Write every line below out again exactly, images omitted.

Stored items:

+++

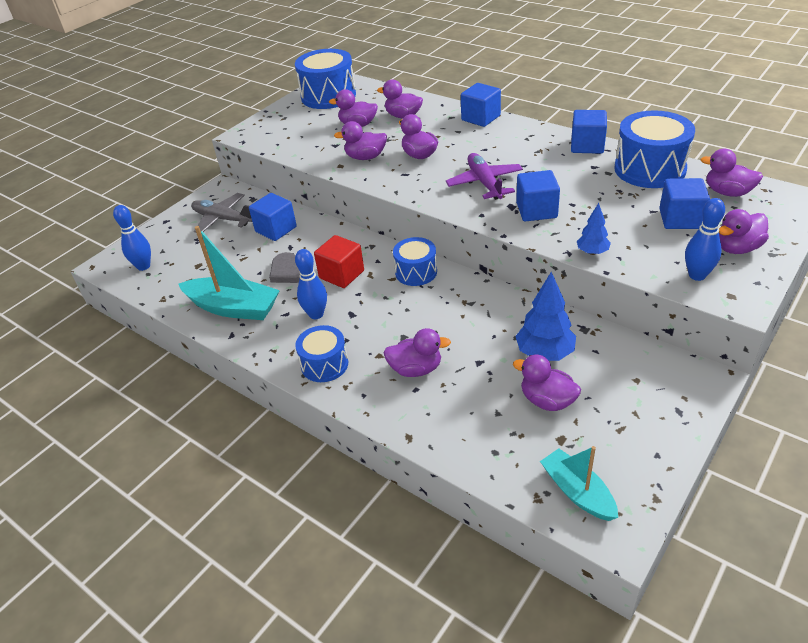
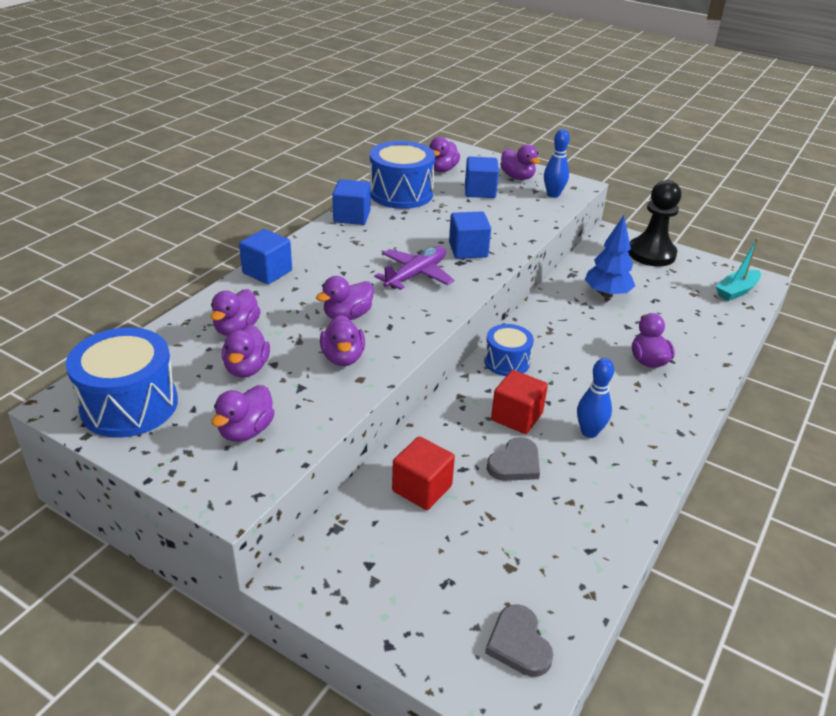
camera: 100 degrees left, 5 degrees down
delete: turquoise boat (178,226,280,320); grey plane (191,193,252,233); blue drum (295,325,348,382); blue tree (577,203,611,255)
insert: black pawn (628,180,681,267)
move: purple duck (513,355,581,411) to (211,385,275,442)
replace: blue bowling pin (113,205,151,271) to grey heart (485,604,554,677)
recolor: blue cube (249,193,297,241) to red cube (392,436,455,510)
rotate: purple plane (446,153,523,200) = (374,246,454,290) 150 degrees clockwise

+++

-- Response to the exercise --
camera: 100 degrees left, 5 degrees down
delete: turquoise boat (178,226,280,320); grey plane (191,193,252,233); blue drum (295,325,348,382); blue tree (577,203,611,255)
insert: black pawn (628,180,681,267)
move: purple duck (513,355,581,411) to (211,385,275,442)
replace: blue bowling pin (113,205,151,271) to grey heart (485,604,554,677)
recolor: blue cube (249,193,297,241) to red cube (392,436,455,510)
rotate: purple plane (446,153,523,200) = (374,246,454,290) 150 degrees clockwise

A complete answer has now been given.